[Input — start]
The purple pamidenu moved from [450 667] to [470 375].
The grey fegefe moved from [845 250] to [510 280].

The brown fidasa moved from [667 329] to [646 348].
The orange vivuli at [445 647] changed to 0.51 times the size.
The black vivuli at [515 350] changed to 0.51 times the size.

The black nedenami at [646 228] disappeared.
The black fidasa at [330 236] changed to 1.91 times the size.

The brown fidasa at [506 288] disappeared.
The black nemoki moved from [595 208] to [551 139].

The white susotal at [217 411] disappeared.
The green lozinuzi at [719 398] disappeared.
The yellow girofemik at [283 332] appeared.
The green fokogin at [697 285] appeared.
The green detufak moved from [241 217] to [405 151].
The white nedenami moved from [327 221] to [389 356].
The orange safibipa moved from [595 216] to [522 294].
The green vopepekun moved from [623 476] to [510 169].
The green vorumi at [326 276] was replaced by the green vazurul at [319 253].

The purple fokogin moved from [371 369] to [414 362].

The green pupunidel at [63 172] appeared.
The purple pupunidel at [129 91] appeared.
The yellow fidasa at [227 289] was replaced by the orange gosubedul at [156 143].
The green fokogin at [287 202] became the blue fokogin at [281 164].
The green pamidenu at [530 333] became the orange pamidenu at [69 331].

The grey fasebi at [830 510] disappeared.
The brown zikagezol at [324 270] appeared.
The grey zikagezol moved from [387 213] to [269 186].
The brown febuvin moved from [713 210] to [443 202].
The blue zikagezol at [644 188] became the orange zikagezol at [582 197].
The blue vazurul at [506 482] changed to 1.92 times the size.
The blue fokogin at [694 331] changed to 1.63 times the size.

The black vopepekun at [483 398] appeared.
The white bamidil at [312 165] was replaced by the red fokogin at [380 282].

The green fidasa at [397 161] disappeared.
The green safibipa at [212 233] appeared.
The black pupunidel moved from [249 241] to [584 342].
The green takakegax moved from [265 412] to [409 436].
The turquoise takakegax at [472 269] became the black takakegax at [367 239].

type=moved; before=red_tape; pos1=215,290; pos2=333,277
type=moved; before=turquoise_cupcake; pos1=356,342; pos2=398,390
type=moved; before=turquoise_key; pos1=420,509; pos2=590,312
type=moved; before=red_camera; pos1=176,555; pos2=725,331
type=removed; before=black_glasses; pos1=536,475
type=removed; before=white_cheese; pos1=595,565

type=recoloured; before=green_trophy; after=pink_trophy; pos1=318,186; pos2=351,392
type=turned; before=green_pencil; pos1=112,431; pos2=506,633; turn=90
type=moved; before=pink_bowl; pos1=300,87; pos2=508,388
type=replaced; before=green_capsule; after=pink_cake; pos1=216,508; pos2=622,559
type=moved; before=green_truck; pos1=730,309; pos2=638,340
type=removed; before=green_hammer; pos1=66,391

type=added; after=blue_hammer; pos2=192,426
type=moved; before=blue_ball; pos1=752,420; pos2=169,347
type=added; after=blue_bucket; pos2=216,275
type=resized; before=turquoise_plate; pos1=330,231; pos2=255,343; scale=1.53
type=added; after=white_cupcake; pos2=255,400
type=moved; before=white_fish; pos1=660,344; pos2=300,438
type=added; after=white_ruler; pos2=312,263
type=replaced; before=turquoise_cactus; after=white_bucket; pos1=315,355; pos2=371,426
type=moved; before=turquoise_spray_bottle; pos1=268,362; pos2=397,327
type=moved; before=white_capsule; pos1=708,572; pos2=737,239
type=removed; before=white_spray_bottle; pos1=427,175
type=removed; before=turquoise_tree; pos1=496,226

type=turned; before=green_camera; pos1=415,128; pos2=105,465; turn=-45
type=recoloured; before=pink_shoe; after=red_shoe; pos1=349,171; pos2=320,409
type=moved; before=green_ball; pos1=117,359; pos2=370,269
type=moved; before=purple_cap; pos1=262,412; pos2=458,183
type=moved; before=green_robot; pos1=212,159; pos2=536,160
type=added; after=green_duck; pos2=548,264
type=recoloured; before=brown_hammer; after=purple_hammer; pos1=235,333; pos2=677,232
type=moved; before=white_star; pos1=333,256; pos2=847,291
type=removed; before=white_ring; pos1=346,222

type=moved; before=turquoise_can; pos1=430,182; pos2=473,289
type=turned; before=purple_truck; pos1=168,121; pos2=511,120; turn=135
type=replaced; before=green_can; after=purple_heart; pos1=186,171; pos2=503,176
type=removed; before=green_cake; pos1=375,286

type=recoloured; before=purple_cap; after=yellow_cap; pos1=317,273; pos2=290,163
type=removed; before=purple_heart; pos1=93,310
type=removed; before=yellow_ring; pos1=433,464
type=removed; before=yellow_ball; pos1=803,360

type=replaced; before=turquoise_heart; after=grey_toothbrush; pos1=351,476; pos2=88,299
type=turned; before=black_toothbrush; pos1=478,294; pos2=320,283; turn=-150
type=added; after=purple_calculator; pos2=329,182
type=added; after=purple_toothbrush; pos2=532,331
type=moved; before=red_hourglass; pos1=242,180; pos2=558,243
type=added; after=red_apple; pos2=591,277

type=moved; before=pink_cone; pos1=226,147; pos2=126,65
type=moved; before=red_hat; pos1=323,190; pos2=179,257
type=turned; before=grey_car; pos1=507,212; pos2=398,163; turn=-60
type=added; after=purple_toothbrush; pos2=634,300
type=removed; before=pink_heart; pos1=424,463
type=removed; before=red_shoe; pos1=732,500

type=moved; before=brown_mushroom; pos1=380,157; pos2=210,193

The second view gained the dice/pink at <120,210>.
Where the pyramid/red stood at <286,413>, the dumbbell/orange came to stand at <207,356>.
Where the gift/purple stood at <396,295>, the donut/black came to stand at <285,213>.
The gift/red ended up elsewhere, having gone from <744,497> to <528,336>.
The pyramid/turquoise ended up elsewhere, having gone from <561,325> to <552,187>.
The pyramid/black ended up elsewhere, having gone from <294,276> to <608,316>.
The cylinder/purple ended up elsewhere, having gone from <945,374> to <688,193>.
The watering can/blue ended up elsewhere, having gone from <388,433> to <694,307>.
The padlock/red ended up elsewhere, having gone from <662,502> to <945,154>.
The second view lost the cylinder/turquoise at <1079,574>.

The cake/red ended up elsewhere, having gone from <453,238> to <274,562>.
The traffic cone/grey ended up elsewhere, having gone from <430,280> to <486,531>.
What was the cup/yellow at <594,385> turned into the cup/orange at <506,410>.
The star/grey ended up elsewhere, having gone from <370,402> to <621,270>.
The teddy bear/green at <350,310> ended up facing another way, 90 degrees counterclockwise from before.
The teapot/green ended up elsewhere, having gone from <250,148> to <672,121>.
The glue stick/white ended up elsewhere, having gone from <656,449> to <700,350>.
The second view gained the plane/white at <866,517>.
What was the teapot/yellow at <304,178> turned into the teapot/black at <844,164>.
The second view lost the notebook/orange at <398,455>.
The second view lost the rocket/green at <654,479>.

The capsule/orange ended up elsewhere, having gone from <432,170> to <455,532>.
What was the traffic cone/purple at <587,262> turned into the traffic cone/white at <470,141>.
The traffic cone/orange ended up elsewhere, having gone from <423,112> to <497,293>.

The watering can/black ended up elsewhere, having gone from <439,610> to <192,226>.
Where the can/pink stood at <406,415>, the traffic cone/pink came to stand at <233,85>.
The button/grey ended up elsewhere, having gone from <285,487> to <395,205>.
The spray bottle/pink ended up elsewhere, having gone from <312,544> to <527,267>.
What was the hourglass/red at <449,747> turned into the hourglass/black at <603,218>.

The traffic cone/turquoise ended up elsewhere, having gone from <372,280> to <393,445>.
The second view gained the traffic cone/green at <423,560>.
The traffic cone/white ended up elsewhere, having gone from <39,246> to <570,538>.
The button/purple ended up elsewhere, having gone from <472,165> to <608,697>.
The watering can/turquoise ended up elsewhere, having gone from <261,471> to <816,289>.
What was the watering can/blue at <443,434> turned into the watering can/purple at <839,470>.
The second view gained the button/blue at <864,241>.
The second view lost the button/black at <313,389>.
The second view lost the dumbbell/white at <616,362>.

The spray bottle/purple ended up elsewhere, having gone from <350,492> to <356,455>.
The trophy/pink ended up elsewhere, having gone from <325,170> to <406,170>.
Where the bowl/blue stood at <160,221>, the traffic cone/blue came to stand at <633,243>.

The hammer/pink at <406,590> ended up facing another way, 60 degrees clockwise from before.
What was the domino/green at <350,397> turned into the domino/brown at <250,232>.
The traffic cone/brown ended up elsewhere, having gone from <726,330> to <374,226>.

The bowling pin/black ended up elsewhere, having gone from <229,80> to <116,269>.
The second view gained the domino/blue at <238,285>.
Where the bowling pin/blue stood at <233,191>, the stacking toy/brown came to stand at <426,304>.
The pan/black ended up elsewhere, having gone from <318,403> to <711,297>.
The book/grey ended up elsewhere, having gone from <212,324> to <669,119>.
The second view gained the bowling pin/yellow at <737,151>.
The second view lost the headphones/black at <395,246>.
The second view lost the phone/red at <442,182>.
[Input — finish]
Task instructions> Above are the entries. Quote exactly the lines from the one bearing "The cylinder/purple ended" through the one bearing "The padlock/red ended".

Answer to this exercise>
The cylinder/purple ended up elsewhere, having gone from <945,374> to <688,193>.
The watering can/blue ended up elsewhere, having gone from <388,433> to <694,307>.
The padlock/red ended up elsewhere, having gone from <662,502> to <945,154>.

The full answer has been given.